▸ REQUIREMENTS: Below are entries. Copy exactly the lines running from the line that holds "Return results in" to the line that holds "Image attached. H&E-stained", with both ends included.

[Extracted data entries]
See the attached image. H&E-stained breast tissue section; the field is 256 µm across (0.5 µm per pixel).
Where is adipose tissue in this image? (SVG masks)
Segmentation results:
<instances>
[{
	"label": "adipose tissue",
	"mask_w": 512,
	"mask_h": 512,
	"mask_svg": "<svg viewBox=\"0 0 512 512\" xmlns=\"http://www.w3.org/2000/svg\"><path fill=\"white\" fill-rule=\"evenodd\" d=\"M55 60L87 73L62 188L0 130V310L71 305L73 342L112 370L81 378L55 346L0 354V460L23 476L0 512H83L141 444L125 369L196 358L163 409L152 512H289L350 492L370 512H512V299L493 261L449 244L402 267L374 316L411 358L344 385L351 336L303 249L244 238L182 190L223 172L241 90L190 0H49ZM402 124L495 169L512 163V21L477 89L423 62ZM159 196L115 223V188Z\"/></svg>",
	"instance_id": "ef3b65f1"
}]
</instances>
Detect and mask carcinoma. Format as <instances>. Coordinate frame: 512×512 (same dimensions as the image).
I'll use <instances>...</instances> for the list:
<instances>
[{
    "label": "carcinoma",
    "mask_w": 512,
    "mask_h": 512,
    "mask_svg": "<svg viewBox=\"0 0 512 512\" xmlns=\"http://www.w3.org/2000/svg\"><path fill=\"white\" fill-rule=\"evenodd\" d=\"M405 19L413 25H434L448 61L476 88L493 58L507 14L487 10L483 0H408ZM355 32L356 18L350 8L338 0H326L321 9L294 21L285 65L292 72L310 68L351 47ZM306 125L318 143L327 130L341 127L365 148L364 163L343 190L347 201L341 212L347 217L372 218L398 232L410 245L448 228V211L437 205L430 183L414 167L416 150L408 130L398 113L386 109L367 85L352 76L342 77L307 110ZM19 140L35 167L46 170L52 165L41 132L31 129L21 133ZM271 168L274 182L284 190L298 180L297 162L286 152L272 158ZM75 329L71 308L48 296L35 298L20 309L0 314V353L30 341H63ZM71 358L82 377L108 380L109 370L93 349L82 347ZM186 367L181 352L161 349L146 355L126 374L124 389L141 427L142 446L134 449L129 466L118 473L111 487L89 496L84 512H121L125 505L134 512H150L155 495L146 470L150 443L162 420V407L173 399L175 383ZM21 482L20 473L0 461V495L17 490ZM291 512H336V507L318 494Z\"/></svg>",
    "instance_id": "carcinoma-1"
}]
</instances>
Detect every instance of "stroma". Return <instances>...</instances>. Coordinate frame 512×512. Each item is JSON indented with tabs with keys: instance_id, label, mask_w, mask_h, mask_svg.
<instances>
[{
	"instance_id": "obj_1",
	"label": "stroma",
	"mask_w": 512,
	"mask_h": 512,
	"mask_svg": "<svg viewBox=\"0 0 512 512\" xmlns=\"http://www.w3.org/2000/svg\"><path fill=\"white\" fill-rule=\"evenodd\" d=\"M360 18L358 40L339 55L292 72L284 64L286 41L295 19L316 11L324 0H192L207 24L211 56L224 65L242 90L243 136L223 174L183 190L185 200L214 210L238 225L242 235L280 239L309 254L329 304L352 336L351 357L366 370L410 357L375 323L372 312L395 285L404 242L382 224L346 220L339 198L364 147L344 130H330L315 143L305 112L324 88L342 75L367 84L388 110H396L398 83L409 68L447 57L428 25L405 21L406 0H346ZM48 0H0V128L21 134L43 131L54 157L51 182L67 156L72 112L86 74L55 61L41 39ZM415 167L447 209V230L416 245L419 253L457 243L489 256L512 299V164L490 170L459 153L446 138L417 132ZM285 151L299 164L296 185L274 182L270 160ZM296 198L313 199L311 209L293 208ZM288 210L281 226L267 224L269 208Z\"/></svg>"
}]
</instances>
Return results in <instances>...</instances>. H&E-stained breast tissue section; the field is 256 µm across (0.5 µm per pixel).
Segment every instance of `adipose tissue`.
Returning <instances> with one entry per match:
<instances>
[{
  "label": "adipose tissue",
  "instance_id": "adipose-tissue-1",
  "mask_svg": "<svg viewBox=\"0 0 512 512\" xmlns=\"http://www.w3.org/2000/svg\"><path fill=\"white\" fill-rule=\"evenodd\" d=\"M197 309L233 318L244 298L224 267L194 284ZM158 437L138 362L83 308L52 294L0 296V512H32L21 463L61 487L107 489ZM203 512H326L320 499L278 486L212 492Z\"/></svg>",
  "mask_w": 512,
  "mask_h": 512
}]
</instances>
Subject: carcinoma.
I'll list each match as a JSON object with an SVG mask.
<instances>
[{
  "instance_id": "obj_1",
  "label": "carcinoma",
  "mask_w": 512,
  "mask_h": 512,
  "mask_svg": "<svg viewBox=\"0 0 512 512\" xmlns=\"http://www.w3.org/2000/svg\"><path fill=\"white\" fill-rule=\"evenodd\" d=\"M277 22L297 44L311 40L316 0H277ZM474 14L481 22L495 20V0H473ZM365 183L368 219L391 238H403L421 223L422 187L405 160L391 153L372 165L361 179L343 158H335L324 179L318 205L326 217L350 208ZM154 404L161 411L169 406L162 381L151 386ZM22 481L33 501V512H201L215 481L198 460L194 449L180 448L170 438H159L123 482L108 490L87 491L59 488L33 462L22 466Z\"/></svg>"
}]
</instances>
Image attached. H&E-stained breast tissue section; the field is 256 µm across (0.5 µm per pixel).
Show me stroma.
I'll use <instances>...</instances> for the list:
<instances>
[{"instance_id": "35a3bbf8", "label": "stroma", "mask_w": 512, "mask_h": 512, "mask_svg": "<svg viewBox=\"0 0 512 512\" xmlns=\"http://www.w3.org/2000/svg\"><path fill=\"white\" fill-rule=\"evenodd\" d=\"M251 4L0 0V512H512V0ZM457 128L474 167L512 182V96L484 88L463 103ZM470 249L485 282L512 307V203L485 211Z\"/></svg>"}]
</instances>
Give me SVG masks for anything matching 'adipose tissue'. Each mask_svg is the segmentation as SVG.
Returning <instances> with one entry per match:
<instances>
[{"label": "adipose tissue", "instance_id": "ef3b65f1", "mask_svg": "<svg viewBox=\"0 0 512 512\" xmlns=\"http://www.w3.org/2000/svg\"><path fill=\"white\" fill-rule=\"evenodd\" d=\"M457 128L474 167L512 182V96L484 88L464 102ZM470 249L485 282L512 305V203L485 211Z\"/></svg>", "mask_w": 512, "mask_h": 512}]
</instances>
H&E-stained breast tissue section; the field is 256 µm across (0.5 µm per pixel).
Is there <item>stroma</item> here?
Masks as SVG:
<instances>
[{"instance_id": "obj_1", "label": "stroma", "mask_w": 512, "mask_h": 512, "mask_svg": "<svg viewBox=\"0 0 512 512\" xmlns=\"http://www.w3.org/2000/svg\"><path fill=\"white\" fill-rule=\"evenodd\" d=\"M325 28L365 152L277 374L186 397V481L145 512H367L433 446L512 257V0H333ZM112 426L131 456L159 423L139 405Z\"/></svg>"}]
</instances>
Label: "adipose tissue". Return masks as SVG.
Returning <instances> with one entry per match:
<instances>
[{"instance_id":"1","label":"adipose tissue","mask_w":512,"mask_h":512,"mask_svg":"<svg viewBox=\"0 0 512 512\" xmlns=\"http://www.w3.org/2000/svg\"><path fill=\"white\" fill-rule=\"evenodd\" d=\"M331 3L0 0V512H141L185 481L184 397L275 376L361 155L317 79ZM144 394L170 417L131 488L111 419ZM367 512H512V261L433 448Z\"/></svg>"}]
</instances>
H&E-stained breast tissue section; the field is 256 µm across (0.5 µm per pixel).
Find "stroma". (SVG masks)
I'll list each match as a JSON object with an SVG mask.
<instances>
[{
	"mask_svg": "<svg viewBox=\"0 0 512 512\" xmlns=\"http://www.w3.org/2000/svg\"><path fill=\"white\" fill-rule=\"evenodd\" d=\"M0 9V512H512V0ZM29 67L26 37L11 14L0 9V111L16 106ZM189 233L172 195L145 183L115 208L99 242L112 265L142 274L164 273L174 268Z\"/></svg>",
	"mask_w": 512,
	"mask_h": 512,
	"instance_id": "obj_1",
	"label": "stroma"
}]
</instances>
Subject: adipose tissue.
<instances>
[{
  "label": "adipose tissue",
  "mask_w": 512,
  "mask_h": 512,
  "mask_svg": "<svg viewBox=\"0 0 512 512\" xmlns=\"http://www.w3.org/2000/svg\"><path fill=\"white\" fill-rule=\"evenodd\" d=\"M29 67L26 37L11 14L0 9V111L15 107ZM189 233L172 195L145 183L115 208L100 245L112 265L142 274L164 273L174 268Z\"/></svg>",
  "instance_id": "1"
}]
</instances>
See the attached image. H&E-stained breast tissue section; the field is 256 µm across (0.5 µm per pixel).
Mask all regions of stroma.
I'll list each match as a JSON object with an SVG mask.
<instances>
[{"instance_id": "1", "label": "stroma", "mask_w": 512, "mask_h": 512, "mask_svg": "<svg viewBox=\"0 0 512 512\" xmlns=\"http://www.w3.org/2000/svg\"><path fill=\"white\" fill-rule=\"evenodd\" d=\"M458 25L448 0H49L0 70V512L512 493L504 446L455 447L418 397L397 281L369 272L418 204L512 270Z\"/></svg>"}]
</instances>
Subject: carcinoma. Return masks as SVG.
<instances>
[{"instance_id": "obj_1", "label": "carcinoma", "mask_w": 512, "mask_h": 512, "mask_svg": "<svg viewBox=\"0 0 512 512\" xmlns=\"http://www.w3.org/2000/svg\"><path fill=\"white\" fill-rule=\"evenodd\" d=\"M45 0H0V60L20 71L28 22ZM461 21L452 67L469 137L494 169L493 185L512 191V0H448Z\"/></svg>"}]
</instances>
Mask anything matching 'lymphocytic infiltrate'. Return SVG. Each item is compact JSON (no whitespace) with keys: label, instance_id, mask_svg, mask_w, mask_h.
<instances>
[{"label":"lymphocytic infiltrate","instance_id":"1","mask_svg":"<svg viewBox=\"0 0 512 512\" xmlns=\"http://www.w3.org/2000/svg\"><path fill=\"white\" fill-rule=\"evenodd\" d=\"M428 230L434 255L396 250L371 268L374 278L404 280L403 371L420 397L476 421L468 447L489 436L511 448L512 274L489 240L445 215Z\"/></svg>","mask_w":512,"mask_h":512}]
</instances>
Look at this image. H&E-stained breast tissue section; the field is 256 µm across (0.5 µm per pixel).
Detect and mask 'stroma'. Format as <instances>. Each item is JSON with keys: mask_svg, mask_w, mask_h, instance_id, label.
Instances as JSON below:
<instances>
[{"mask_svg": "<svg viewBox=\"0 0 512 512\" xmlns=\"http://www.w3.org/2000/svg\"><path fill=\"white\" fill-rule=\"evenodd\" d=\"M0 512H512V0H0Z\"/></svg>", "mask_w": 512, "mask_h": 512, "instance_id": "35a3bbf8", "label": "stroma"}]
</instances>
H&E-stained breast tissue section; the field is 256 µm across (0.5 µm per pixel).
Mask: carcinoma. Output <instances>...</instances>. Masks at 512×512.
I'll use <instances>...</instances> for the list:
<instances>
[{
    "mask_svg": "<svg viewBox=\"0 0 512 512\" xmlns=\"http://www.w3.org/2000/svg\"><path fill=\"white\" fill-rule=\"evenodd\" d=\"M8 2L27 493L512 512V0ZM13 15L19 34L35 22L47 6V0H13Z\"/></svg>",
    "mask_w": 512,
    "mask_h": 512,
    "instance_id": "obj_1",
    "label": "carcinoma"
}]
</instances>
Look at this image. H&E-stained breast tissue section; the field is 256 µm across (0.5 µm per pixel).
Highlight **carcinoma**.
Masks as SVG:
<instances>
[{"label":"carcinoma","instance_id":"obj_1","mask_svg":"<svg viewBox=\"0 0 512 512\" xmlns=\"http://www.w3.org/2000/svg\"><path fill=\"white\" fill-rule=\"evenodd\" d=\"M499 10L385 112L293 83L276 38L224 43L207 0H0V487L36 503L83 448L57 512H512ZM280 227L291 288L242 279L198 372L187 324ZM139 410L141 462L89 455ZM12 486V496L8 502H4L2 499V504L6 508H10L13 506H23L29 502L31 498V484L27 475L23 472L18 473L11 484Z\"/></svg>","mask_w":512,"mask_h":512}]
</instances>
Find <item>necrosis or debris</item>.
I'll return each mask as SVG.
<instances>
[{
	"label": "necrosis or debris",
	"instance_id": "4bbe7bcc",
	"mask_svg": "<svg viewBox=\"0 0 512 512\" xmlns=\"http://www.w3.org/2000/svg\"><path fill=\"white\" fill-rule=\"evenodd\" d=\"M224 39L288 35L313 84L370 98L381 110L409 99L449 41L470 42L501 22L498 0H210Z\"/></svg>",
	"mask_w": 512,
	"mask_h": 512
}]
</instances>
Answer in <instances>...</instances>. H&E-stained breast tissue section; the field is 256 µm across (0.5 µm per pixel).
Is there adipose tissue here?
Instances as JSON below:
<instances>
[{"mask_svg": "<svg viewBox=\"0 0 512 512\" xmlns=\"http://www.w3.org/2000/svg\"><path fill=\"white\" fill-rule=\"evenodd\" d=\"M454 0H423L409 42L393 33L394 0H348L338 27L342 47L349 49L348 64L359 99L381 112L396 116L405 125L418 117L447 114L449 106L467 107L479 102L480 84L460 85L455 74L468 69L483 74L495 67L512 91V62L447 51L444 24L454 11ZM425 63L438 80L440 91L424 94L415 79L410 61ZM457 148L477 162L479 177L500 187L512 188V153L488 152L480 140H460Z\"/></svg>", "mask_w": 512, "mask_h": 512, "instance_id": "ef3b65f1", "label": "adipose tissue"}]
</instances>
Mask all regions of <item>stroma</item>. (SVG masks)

▸ THE ANSWER:
Return results in <instances>...</instances>. H&E-stained breast tissue section; the field is 256 µm across (0.5 µm per pixel).
Segment every instance of `adipose tissue`.
Returning <instances> with one entry per match:
<instances>
[{
  "label": "adipose tissue",
  "instance_id": "adipose-tissue-1",
  "mask_svg": "<svg viewBox=\"0 0 512 512\" xmlns=\"http://www.w3.org/2000/svg\"><path fill=\"white\" fill-rule=\"evenodd\" d=\"M197 309L233 318L244 298L224 267L194 284ZM158 437L138 362L83 308L52 294L0 296V512H32L21 463L61 487L107 489ZM203 512H326L320 499L278 486L212 492Z\"/></svg>",
  "mask_w": 512,
  "mask_h": 512
}]
</instances>
Subject: carcinoma.
I'll list each match as a JSON object with an SVG mask.
<instances>
[{
  "instance_id": "obj_1",
  "label": "carcinoma",
  "mask_w": 512,
  "mask_h": 512,
  "mask_svg": "<svg viewBox=\"0 0 512 512\" xmlns=\"http://www.w3.org/2000/svg\"><path fill=\"white\" fill-rule=\"evenodd\" d=\"M277 22L297 44L311 40L316 0H277ZM474 14L481 22L495 20V0H473ZM365 183L368 219L391 238H403L421 223L422 187L405 160L391 153L372 165L361 179L343 158H335L324 179L318 205L326 217L350 208ZM154 404L161 411L169 406L162 381L151 386ZM22 481L33 501V512H201L215 481L198 460L194 449L180 448L170 438H159L123 482L108 490L87 491L59 488L33 462L22 466Z\"/></svg>"
}]
</instances>
Image attached. H&E-stained breast tissue section; the field is 256 µm across (0.5 µm per pixel).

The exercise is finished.